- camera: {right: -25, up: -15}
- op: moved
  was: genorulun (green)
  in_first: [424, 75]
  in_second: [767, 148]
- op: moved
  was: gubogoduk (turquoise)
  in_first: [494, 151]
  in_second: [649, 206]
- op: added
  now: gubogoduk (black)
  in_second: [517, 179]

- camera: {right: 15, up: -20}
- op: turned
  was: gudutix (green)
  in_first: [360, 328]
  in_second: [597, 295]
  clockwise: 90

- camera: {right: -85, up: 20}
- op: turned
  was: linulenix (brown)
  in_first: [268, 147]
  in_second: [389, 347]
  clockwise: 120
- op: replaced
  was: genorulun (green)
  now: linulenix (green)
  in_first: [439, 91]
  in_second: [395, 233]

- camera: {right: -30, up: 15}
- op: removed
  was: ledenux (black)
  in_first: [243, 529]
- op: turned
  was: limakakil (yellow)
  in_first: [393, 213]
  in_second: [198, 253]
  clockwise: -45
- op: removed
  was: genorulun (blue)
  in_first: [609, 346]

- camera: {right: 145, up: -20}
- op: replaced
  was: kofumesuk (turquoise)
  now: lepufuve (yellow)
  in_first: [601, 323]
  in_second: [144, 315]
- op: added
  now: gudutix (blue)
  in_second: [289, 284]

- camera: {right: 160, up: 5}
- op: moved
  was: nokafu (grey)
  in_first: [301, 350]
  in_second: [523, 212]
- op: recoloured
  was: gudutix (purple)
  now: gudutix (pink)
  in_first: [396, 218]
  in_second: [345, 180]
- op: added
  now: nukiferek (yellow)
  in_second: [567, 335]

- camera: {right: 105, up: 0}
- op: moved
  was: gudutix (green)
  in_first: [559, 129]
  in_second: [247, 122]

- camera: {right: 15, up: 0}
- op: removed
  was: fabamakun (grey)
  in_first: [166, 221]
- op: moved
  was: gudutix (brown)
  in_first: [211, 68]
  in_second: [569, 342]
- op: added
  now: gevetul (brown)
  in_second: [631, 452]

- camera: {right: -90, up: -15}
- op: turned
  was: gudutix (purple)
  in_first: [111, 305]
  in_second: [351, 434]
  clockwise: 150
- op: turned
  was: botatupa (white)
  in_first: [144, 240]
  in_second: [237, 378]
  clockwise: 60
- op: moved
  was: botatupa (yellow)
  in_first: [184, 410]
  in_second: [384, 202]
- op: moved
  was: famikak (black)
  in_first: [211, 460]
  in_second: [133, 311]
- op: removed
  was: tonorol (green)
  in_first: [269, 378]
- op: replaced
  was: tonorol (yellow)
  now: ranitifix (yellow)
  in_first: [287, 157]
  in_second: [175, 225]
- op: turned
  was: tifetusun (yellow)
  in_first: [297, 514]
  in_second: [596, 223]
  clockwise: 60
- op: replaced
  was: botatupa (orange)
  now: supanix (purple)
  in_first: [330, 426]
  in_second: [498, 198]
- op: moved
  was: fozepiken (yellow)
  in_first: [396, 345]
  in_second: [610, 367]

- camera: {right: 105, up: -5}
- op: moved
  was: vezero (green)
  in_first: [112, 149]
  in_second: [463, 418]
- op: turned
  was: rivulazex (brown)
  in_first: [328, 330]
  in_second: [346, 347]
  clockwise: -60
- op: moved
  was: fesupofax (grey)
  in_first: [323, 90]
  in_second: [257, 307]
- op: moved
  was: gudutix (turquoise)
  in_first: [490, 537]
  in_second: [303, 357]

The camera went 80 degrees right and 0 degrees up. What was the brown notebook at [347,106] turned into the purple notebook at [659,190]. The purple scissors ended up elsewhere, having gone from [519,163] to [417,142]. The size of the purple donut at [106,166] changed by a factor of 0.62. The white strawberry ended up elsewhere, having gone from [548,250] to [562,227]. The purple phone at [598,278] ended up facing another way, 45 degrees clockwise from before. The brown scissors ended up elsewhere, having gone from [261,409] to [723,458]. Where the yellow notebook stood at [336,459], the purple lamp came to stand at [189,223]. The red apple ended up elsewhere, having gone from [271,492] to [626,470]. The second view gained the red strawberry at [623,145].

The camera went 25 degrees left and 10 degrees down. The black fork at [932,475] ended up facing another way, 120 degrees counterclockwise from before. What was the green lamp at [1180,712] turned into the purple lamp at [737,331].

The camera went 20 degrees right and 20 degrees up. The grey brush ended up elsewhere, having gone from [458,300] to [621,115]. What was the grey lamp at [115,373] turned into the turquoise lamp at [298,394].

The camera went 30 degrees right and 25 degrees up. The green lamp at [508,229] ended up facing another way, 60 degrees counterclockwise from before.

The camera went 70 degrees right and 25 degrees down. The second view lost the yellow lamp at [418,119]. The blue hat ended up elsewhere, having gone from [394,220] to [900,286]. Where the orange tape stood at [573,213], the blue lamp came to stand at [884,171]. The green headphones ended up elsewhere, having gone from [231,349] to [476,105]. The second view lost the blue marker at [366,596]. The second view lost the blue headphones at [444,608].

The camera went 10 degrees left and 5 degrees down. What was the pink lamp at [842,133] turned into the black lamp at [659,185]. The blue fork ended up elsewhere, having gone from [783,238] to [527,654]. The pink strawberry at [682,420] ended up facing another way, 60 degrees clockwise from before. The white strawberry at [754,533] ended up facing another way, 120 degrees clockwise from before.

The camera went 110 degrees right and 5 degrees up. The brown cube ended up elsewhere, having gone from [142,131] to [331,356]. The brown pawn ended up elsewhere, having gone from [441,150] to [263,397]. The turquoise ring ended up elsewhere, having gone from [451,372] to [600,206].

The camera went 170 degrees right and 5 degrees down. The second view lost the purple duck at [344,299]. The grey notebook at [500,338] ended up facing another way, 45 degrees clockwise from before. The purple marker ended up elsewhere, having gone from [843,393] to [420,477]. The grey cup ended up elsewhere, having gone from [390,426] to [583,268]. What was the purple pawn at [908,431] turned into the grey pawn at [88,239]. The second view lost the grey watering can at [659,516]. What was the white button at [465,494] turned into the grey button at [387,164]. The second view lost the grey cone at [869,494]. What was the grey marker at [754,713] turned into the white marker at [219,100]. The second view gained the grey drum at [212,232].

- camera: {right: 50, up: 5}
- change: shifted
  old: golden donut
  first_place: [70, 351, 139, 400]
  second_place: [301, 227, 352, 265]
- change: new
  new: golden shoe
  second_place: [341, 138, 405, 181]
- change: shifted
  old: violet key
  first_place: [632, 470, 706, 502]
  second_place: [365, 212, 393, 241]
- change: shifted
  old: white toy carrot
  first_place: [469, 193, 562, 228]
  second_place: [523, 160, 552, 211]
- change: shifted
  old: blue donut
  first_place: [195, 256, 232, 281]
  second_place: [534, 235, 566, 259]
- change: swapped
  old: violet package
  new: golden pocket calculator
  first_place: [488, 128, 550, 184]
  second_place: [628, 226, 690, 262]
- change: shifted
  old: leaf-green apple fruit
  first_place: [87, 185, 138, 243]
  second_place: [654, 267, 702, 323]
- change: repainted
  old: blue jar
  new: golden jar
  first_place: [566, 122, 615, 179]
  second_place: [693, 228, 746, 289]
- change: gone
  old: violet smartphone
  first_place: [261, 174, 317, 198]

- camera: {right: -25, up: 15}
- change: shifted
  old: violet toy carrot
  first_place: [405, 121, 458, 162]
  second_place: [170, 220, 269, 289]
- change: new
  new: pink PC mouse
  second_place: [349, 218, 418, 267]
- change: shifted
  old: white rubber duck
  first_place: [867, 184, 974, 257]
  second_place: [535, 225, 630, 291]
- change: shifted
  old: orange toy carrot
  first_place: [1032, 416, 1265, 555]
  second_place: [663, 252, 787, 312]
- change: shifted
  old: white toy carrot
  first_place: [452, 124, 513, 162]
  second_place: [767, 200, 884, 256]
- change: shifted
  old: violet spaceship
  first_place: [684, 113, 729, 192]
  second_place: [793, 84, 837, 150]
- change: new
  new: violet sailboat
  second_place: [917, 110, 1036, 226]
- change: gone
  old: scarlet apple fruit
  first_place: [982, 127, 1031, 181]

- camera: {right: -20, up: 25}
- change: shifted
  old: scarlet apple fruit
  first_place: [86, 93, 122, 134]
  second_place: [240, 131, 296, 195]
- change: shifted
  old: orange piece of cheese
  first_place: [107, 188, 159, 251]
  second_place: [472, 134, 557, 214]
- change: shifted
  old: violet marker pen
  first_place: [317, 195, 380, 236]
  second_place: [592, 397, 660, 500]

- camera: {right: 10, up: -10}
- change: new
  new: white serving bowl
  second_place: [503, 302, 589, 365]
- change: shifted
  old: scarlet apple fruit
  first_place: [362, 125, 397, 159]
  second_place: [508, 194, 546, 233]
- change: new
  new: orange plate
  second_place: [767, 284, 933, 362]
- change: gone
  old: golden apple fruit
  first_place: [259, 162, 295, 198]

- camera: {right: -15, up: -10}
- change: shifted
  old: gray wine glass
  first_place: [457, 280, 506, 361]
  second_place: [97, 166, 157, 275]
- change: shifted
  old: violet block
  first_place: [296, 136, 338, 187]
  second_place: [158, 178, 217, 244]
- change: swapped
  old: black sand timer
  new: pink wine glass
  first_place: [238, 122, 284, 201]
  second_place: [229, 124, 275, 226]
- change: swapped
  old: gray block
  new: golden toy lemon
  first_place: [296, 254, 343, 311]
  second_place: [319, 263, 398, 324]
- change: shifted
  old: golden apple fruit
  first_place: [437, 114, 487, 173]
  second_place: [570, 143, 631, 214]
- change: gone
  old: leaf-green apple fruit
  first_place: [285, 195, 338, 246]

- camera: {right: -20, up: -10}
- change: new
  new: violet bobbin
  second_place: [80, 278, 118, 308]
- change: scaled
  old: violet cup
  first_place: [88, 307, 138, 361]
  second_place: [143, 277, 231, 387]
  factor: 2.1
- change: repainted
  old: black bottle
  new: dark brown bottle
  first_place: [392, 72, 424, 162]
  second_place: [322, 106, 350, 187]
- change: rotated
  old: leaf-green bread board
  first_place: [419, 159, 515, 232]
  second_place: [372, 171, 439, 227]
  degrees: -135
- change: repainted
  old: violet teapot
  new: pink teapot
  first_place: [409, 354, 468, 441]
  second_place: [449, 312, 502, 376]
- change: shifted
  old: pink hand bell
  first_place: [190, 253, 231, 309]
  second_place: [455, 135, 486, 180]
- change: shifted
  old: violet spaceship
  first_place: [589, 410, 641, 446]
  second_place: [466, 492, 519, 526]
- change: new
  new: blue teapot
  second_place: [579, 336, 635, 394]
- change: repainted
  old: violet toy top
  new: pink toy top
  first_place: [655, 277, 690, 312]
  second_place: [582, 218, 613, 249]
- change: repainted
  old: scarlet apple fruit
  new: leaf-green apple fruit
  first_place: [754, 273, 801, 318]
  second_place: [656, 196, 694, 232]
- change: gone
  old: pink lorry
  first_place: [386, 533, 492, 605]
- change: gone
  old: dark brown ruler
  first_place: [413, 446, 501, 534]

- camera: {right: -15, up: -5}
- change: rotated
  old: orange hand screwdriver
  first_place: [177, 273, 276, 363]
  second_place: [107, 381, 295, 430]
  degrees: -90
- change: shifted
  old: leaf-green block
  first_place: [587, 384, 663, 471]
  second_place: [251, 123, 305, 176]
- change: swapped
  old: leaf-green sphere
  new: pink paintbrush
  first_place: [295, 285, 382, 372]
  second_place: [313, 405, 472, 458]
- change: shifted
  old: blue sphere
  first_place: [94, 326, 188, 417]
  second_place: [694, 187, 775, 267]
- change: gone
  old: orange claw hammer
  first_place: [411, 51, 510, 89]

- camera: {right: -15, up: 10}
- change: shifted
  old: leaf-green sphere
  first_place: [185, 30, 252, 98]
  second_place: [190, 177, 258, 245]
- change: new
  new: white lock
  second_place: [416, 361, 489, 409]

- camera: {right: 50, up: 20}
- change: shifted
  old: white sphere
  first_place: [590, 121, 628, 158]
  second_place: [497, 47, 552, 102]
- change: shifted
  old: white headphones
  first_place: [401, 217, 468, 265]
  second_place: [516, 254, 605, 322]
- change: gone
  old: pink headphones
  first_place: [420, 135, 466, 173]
____________
Using the data above, tally the lines that contain the string "gubogoduk" and state only the result.

2